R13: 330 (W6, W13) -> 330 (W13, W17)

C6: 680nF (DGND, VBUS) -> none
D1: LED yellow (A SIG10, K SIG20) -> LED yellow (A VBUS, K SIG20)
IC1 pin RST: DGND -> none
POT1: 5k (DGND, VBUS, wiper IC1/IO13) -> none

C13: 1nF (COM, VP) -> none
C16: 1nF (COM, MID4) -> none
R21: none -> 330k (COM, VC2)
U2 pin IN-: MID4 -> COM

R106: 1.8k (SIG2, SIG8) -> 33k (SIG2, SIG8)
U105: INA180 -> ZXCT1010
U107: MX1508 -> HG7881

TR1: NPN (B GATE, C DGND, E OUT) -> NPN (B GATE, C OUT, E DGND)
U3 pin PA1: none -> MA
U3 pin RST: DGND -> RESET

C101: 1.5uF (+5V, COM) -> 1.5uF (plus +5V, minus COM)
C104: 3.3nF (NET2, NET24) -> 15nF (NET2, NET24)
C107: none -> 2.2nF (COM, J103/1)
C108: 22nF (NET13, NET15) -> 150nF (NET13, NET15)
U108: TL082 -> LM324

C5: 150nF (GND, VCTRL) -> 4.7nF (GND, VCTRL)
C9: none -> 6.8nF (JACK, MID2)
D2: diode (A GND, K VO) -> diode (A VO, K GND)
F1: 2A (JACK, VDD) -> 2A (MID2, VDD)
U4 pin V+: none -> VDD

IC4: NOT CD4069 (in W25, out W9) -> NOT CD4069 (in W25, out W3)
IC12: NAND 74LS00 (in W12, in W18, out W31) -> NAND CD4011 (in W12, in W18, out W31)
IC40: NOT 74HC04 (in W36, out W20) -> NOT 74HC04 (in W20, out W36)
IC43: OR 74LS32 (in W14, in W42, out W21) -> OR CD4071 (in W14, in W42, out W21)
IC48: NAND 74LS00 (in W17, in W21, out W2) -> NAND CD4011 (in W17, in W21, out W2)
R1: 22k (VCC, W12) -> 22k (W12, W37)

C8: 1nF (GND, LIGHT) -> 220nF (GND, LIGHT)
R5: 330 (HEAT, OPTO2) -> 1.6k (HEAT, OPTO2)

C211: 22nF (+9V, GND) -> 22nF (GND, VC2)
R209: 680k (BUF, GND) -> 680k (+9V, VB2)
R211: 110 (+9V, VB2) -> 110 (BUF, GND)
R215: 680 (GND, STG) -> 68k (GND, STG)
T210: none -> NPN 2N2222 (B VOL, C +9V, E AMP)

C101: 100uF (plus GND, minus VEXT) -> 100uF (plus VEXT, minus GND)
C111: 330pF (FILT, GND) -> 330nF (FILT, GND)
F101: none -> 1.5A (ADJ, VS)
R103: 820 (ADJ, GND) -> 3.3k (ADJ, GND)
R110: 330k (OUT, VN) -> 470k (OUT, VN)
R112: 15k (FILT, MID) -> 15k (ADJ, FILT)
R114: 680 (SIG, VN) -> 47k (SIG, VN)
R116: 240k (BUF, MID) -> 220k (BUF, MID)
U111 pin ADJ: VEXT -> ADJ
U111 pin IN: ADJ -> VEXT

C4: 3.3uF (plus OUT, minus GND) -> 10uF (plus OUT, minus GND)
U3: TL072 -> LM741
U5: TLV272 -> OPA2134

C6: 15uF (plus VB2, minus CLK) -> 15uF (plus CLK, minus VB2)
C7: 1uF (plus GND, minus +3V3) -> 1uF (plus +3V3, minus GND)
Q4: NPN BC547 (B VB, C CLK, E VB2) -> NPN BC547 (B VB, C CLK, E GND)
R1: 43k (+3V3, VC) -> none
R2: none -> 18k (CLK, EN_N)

Task brief: Could you transcribe the whole listing exactly?

Response below:
R13: 330 (W6, W13) -> 330 (W13, W17)

C6: 680nF (DGND, VBUS) -> none
D1: LED yellow (A SIG10, K SIG20) -> LED yellow (A VBUS, K SIG20)
IC1 pin RST: DGND -> none
POT1: 5k (DGND, VBUS, wiper IC1/IO13) -> none

C13: 1nF (COM, VP) -> none
C16: 1nF (COM, MID4) -> none
R21: none -> 330k (COM, VC2)
U2 pin IN-: MID4 -> COM

R106: 1.8k (SIG2, SIG8) -> 33k (SIG2, SIG8)
U105: INA180 -> ZXCT1010
U107: MX1508 -> HG7881

TR1: NPN (B GATE, C DGND, E OUT) -> NPN (B GATE, C OUT, E DGND)
U3 pin PA1: none -> MA
U3 pin RST: DGND -> RESET

C101: 1.5uF (+5V, COM) -> 1.5uF (plus +5V, minus COM)
C104: 3.3nF (NET2, NET24) -> 15nF (NET2, NET24)
C107: none -> 2.2nF (COM, J103/1)
C108: 22nF (NET13, NET15) -> 150nF (NET13, NET15)
U108: TL082 -> LM324

C5: 150nF (GND, VCTRL) -> 4.7nF (GND, VCTRL)
C9: none -> 6.8nF (JACK, MID2)
D2: diode (A GND, K VO) -> diode (A VO, K GND)
F1: 2A (JACK, VDD) -> 2A (MID2, VDD)
U4 pin V+: none -> VDD

IC4: NOT CD4069 (in W25, out W9) -> NOT CD4069 (in W25, out W3)
IC12: NAND 74LS00 (in W12, in W18, out W31) -> NAND CD4011 (in W12, in W18, out W31)
IC40: NOT 74HC04 (in W36, out W20) -> NOT 74HC04 (in W20, out W36)
IC43: OR 74LS32 (in W14, in W42, out W21) -> OR CD4071 (in W14, in W42, out W21)
IC48: NAND 74LS00 (in W17, in W21, out W2) -> NAND CD4011 (in W17, in W21, out W2)
R1: 22k (VCC, W12) -> 22k (W12, W37)

C8: 1nF (GND, LIGHT) -> 220nF (GND, LIGHT)
R5: 330 (HEAT, OPTO2) -> 1.6k (HEAT, OPTO2)

C211: 22nF (+9V, GND) -> 22nF (GND, VC2)
R209: 680k (BUF, GND) -> 680k (+9V, VB2)
R211: 110 (+9V, VB2) -> 110 (BUF, GND)
R215: 680 (GND, STG) -> 68k (GND, STG)
T210: none -> NPN 2N2222 (B VOL, C +9V, E AMP)

C101: 100uF (plus GND, minus VEXT) -> 100uF (plus VEXT, minus GND)
C111: 330pF (FILT, GND) -> 330nF (FILT, GND)
F101: none -> 1.5A (ADJ, VS)
R103: 820 (ADJ, GND) -> 3.3k (ADJ, GND)
R110: 330k (OUT, VN) -> 470k (OUT, VN)
R112: 15k (FILT, MID) -> 15k (ADJ, FILT)
R114: 680 (SIG, VN) -> 47k (SIG, VN)
R116: 240k (BUF, MID) -> 220k (BUF, MID)
U111 pin ADJ: VEXT -> ADJ
U111 pin IN: ADJ -> VEXT

C4: 3.3uF (plus OUT, minus GND) -> 10uF (plus OUT, minus GND)
U3: TL072 -> LM741
U5: TLV272 -> OPA2134

C6: 15uF (plus VB2, minus CLK) -> 15uF (plus CLK, minus VB2)
C7: 1uF (plus GND, minus +3V3) -> 1uF (plus +3V3, minus GND)
Q4: NPN BC547 (B VB, C CLK, E VB2) -> NPN BC547 (B VB, C CLK, E GND)
R1: 43k (+3V3, VC) -> none
R2: none -> 18k (CLK, EN_N)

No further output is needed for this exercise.